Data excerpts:

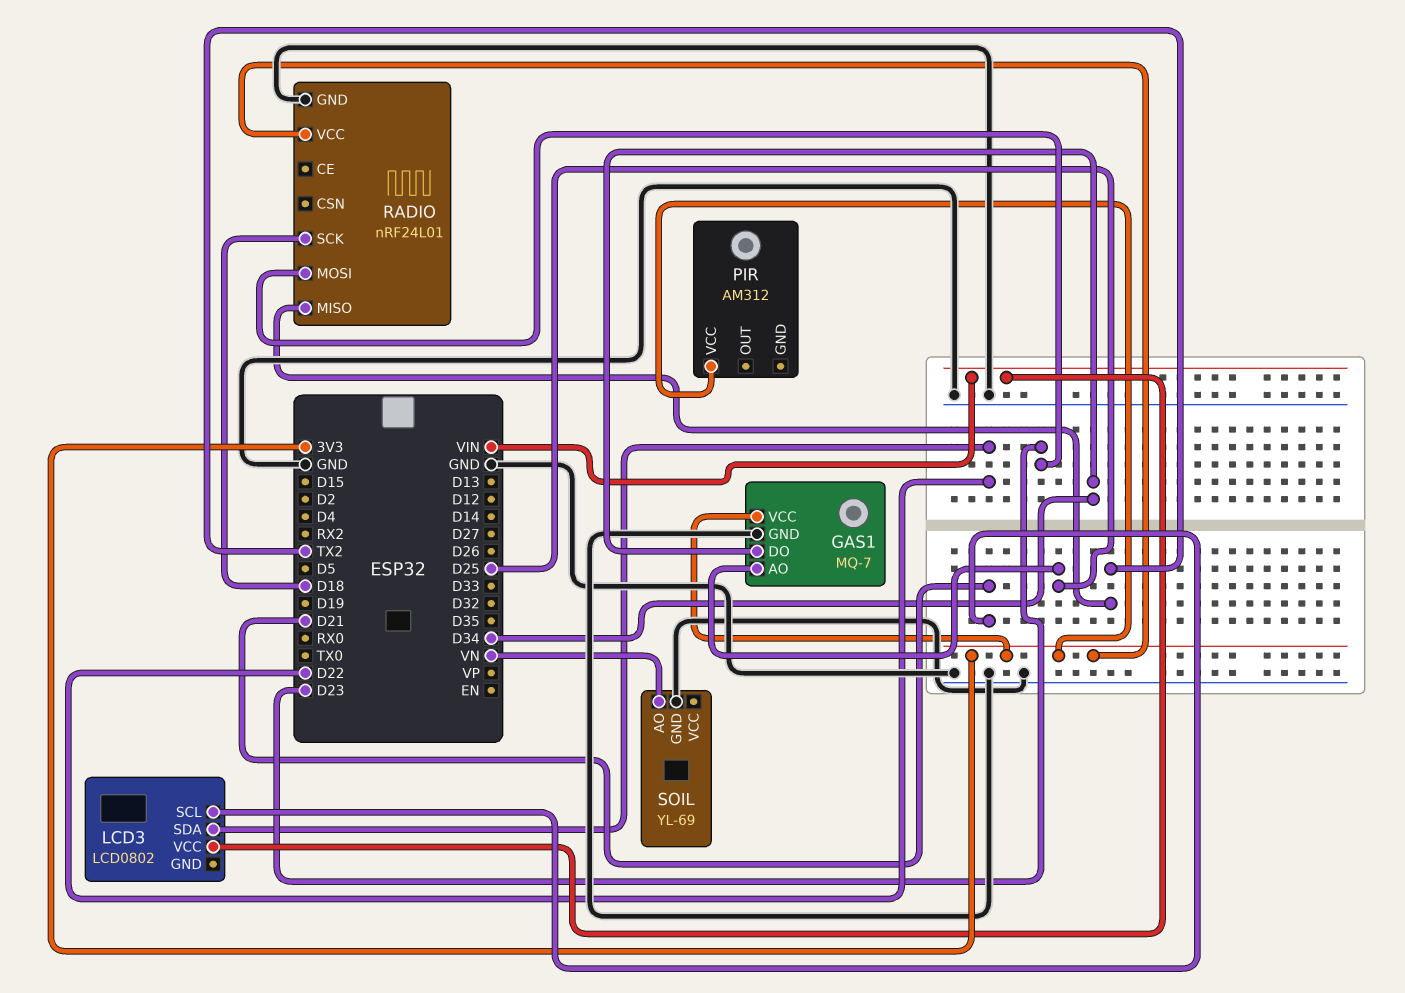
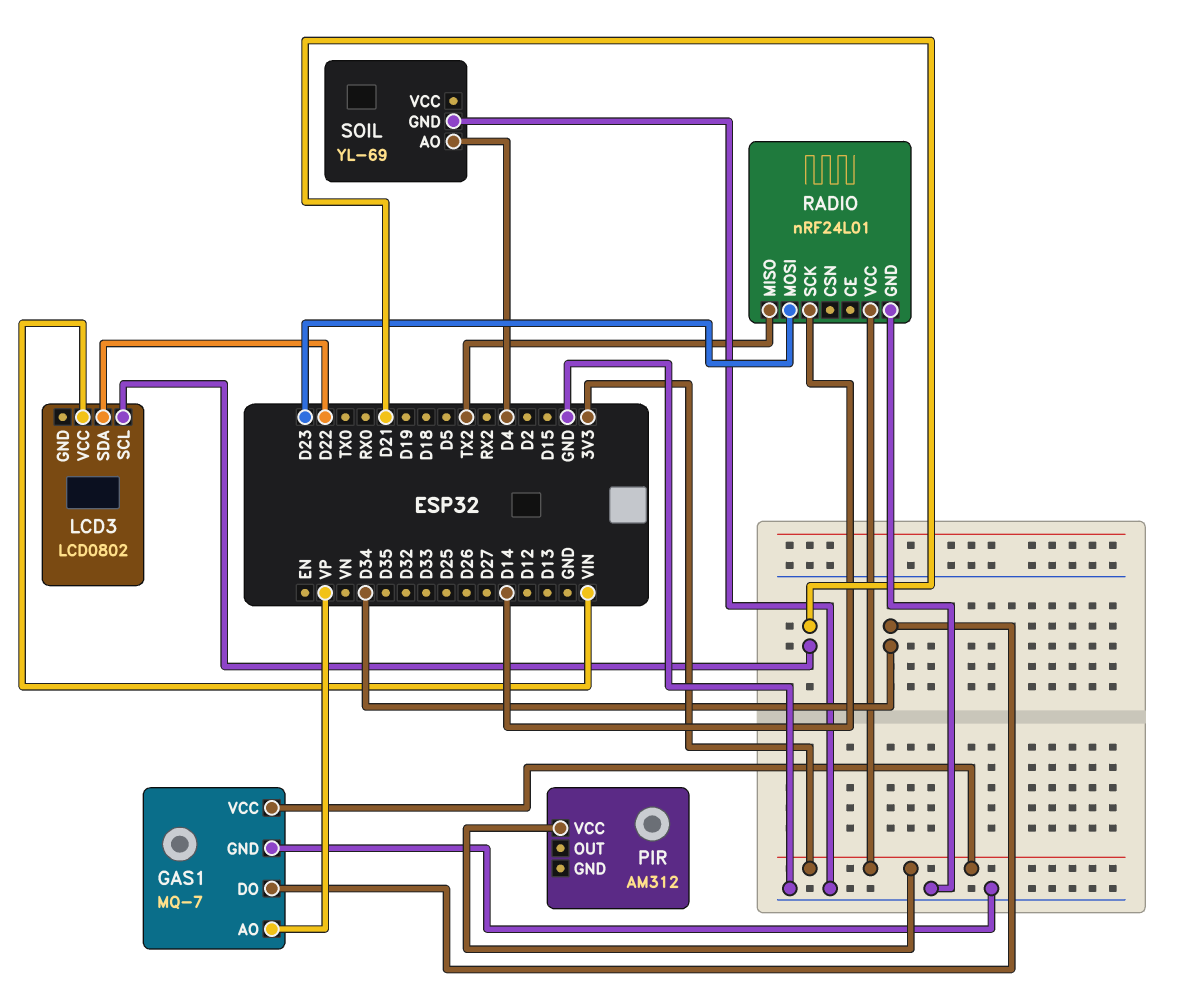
GAS1 pin AO: D25 -> VP
RADIO pin SCK: D18 -> D14
SOIL pin AO: VN -> D4

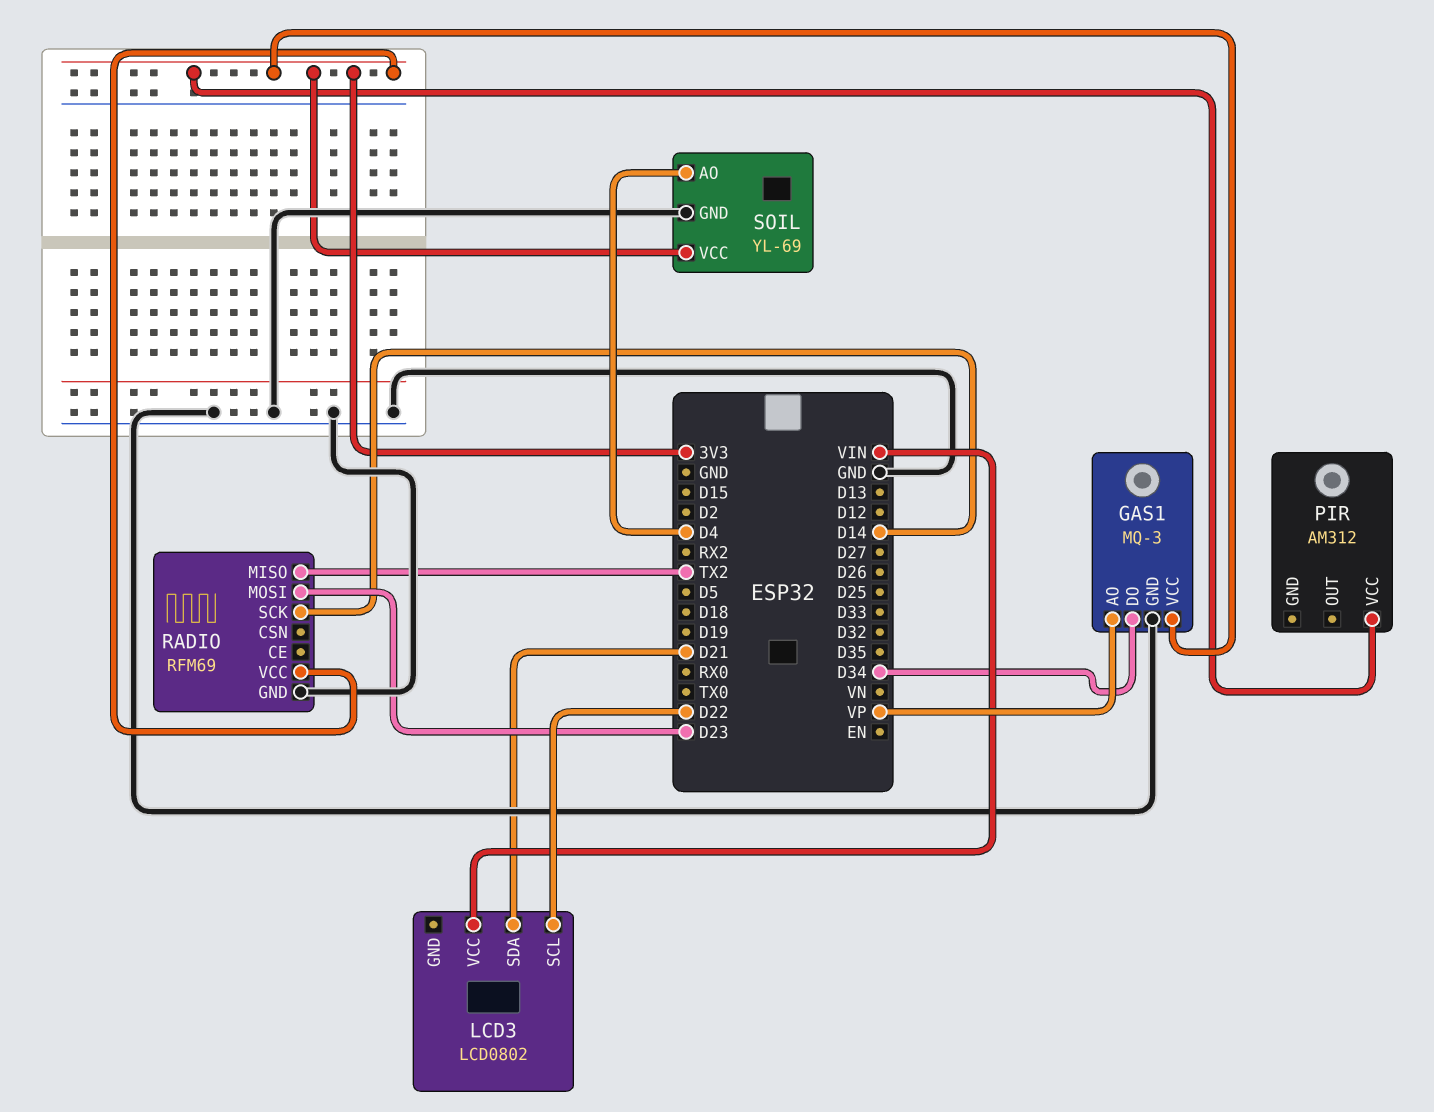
GAS1: MQ-7 -> MQ-3
LCD3 pin SCL: D21 -> D22
LCD3 pin SDA: D22 -> D21
RADIO: nRF24L01 -> RFM69
SOIL pin VCC: none -> 3V3

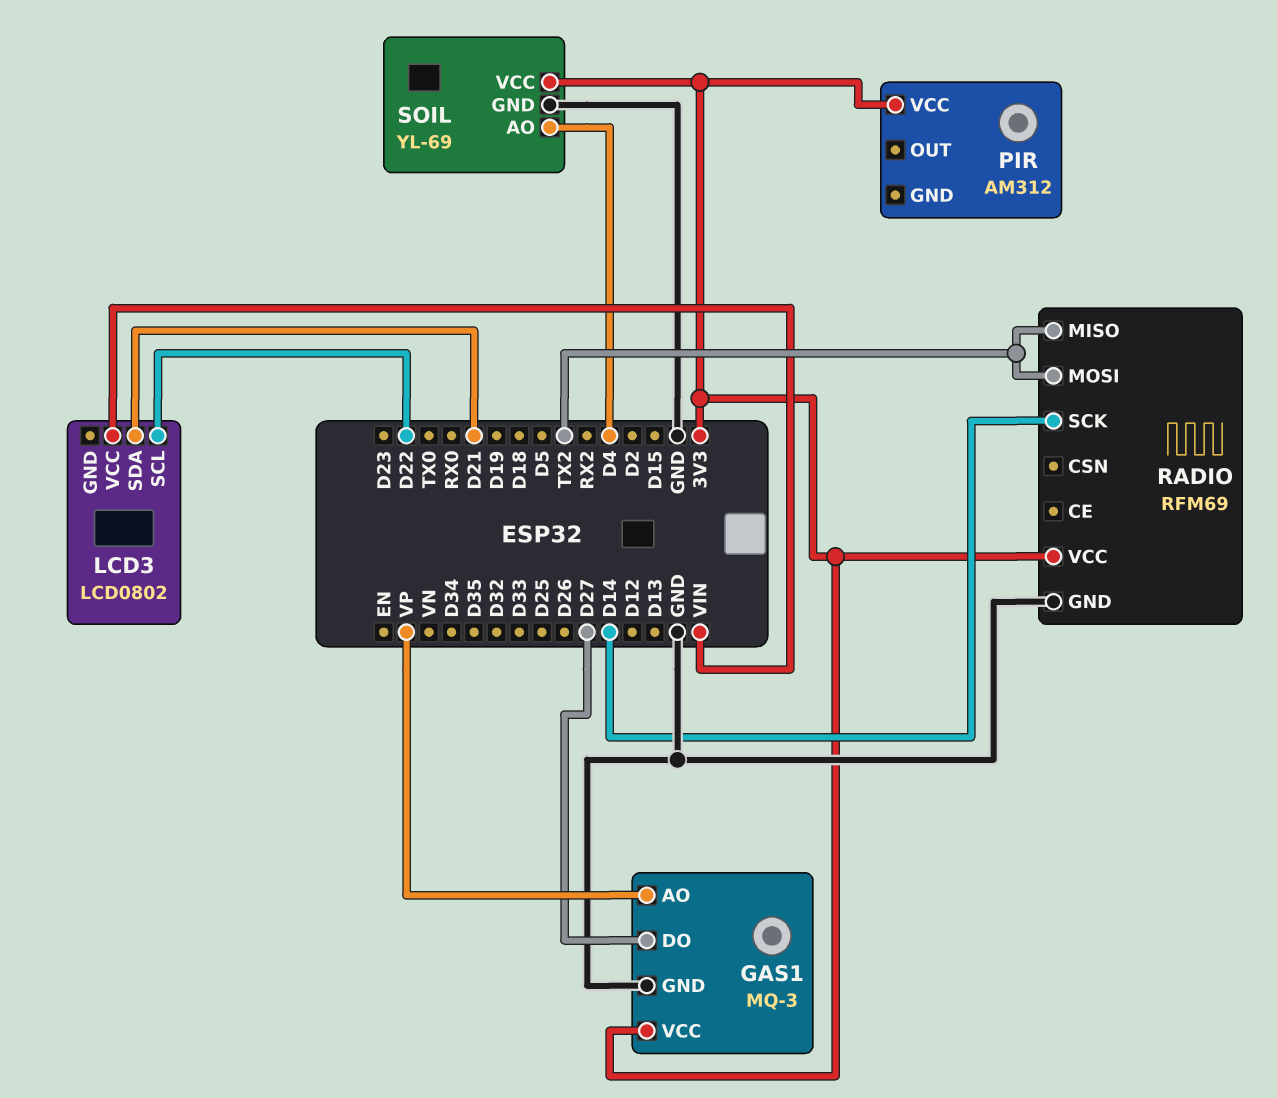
GAS1 pin DO: D34 -> D27
RADIO pin MOSI: D23 -> TX2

> _Exercise aim_: Apart from the pictures, write every entry out again exactly.

> _Exercise solution_:
GAS1 pin AO: D25 -> VP
RADIO pin SCK: D18 -> D14
SOIL pin AO: VN -> D4

GAS1: MQ-7 -> MQ-3
LCD3 pin SCL: D21 -> D22
LCD3 pin SDA: D22 -> D21
RADIO: nRF24L01 -> RFM69
SOIL pin VCC: none -> 3V3

GAS1 pin DO: D34 -> D27
RADIO pin MOSI: D23 -> TX2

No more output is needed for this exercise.